(Beginning of Provided records)

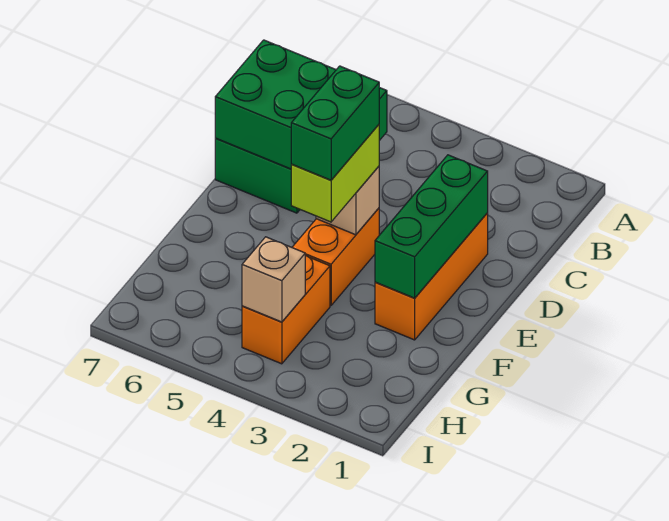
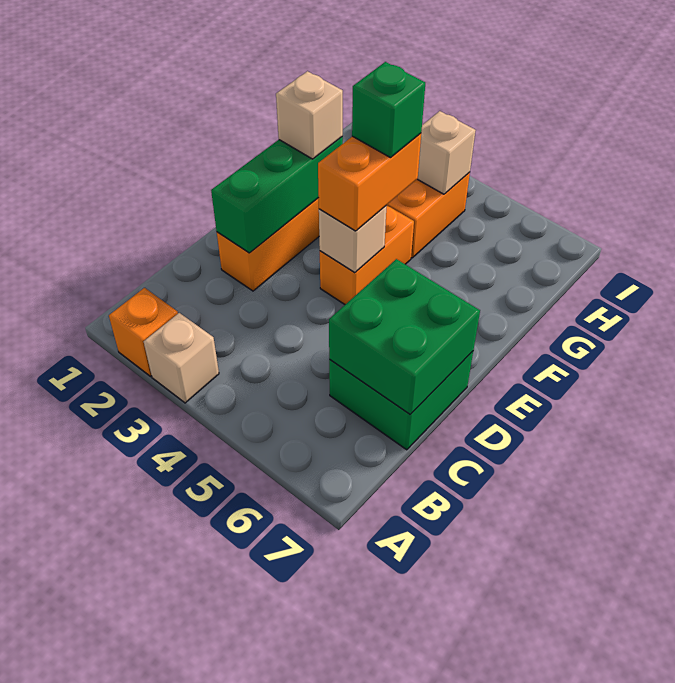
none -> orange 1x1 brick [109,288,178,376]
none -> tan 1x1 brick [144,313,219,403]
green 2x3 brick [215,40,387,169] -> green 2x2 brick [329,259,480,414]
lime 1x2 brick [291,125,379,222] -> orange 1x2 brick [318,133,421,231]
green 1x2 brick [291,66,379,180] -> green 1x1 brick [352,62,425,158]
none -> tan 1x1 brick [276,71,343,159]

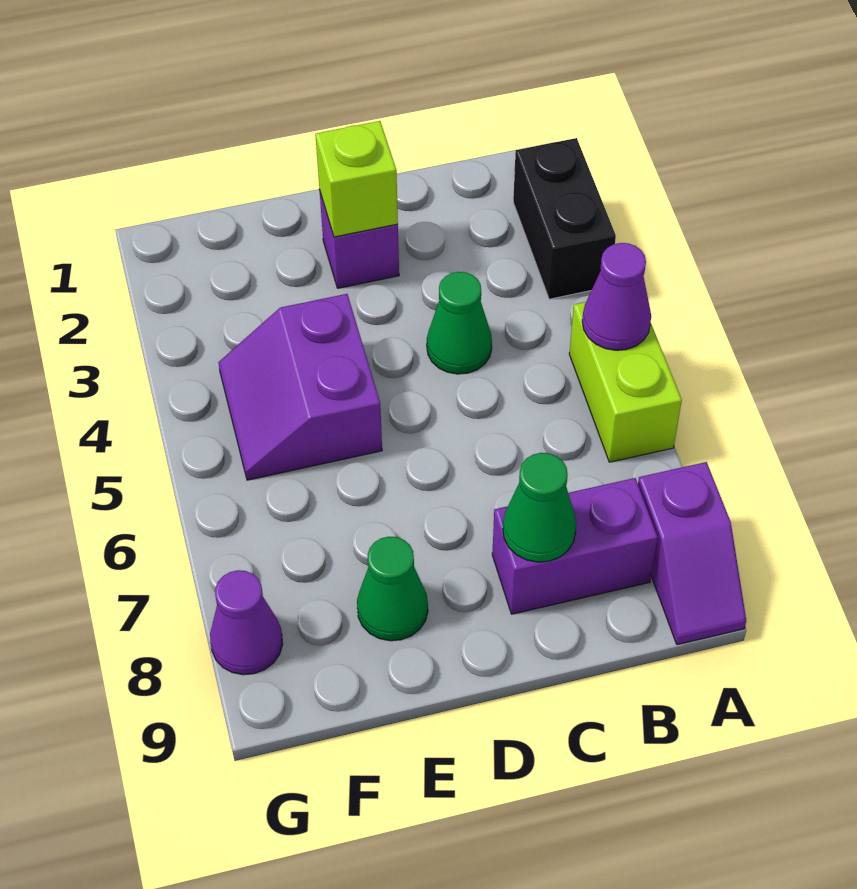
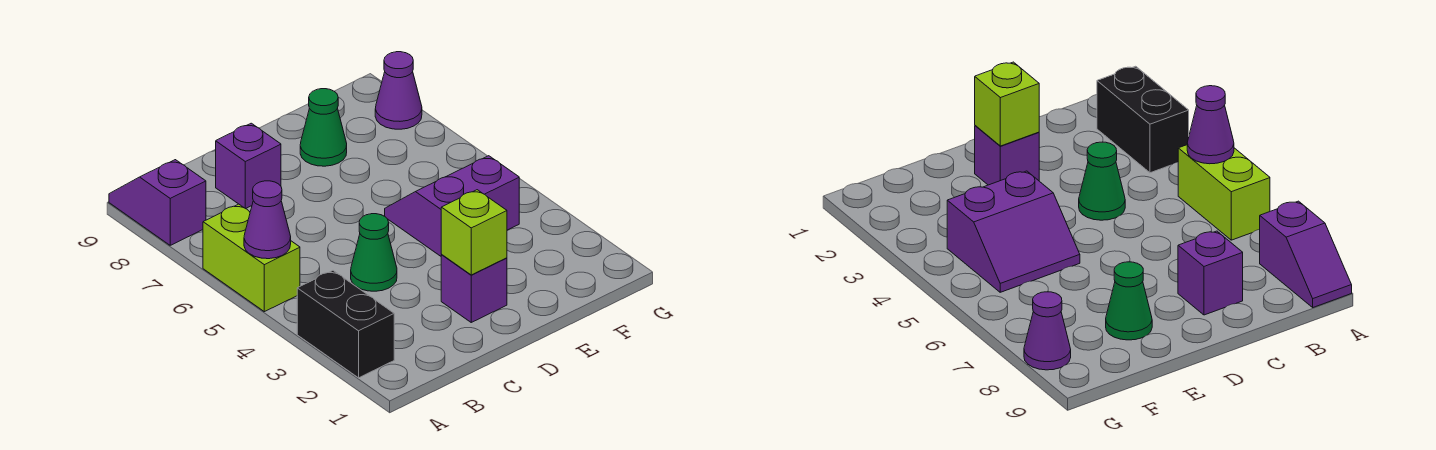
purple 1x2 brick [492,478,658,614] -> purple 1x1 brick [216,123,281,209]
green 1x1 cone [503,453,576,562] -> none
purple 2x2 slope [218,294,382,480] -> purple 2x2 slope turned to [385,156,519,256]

(End of Provided records)
(Beginning of Provided records)

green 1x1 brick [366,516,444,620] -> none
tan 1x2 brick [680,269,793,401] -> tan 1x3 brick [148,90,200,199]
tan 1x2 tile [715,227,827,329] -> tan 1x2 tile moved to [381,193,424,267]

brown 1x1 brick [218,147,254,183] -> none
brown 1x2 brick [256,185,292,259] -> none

(End of Provided records)

_Task details:_
Every line in the listing above that mentions "brown" should be returned.

_Written response:_
brown 1x1 brick [218,147,254,183] -> none
brown 1x2 brick [256,185,292,259] -> none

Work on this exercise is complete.